● **What the task asks**: Return the data that follows exactly as it appears. Pictures do not belong in the copy.

● **Given entries**:
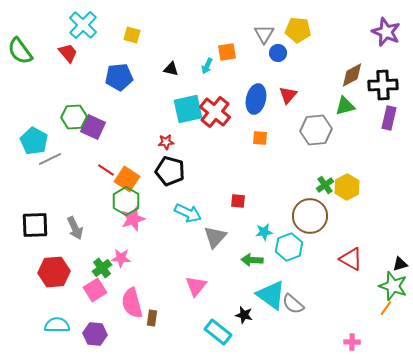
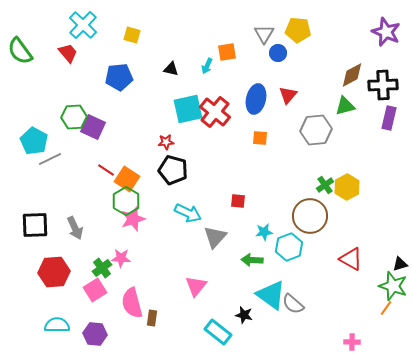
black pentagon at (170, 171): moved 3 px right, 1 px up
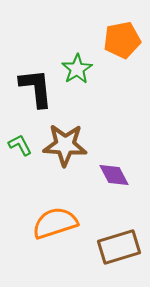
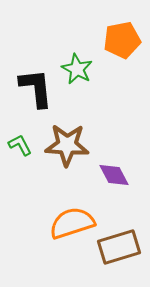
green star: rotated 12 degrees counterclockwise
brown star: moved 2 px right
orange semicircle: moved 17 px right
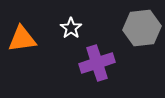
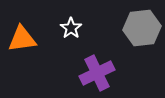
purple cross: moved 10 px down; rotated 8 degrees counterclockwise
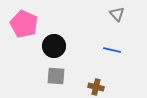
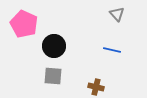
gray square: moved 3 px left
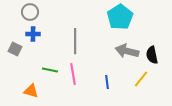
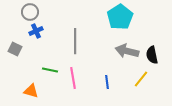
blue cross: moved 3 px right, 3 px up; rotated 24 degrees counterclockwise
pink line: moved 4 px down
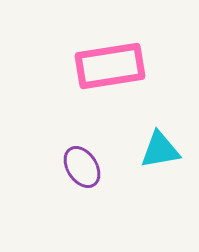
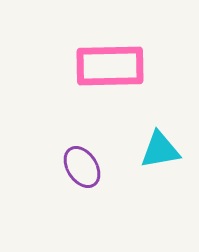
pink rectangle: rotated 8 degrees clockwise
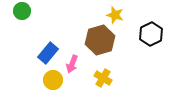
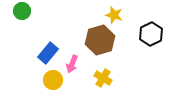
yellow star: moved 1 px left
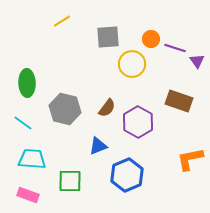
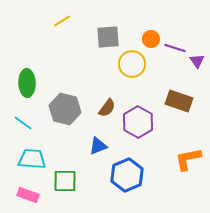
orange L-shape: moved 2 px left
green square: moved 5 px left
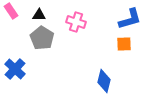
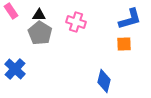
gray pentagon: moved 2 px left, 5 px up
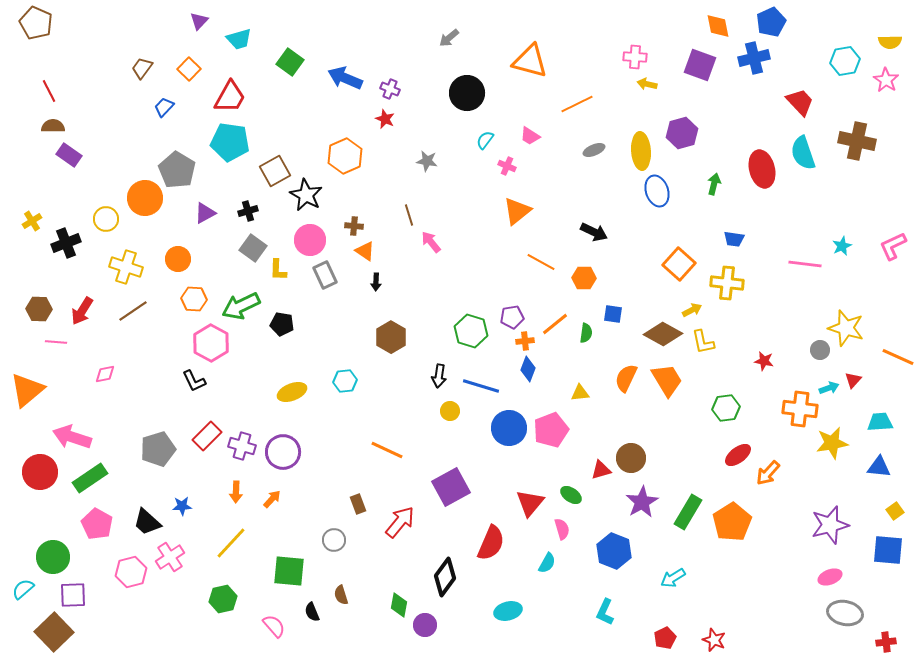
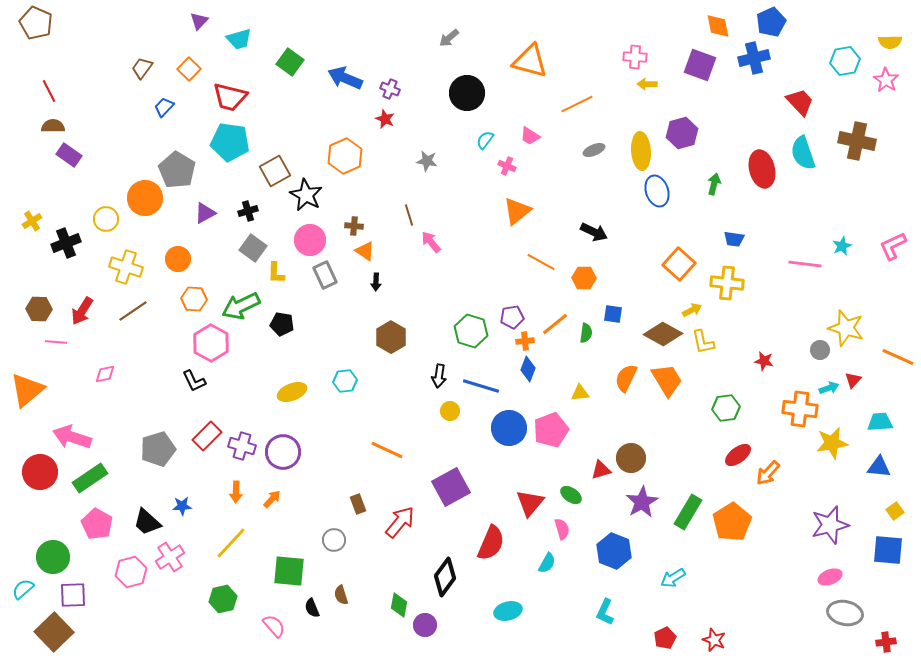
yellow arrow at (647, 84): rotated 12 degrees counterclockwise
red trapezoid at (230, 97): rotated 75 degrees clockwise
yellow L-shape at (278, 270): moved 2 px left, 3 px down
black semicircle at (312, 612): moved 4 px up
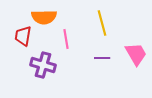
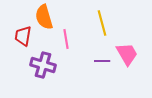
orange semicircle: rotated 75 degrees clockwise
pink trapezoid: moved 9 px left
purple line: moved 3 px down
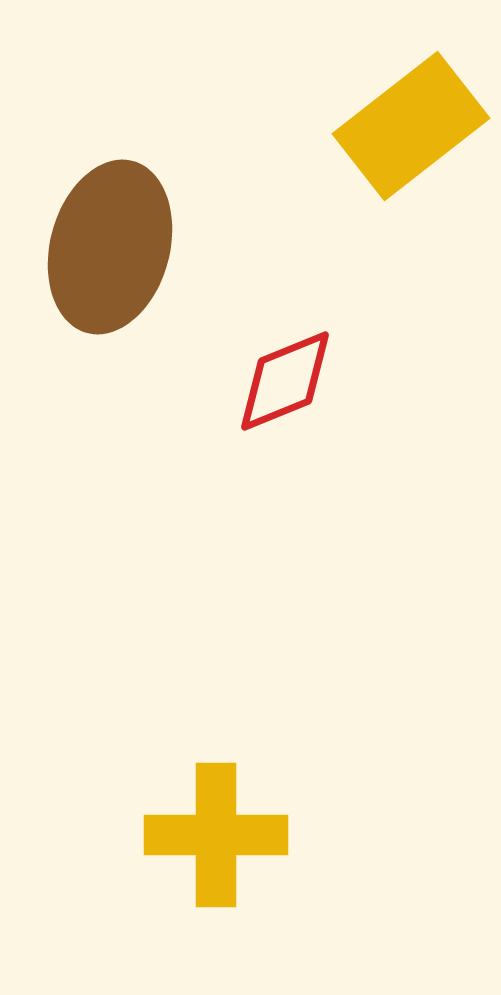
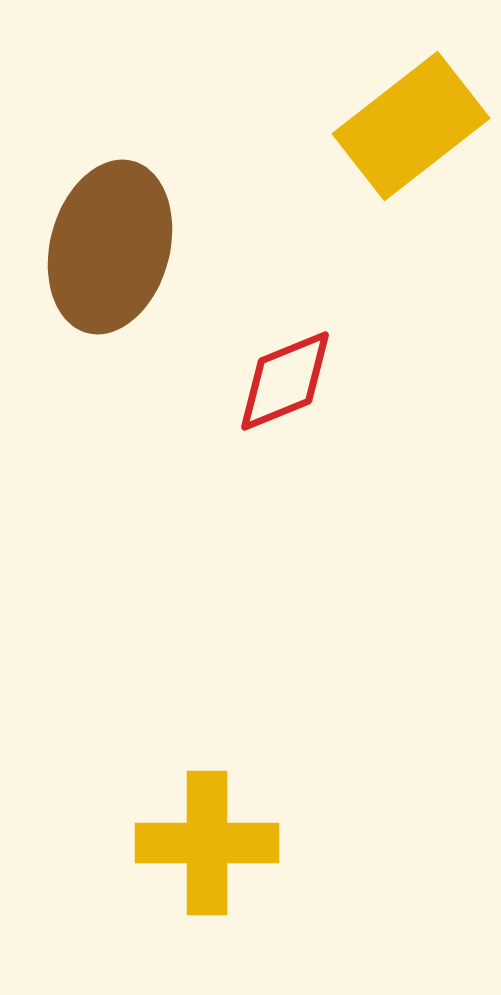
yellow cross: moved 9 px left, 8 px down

● **Response to the task**:
black pentagon at (170, 171): moved 3 px right, 1 px up
green star: rotated 12 degrees counterclockwise
brown star: moved 2 px right
orange semicircle: moved 17 px right
purple cross: moved 10 px down; rotated 8 degrees counterclockwise
gray square: moved 3 px left
blue cross: moved 3 px right, 3 px up; rotated 24 degrees counterclockwise
pink line: moved 4 px down
pink rectangle: rotated 8 degrees clockwise
yellow star: moved 1 px left
orange L-shape: moved 2 px left
green square: moved 5 px left
gray pentagon: moved 2 px left, 5 px up
yellow arrow at (647, 84): rotated 12 degrees counterclockwise
red trapezoid at (230, 97): rotated 75 degrees clockwise
yellow L-shape at (278, 270): moved 2 px left, 3 px down
black semicircle at (312, 612): moved 4 px up
orange semicircle: rotated 75 degrees clockwise
pink trapezoid: moved 9 px left
purple line: moved 3 px down
yellow cross: moved 9 px left, 8 px down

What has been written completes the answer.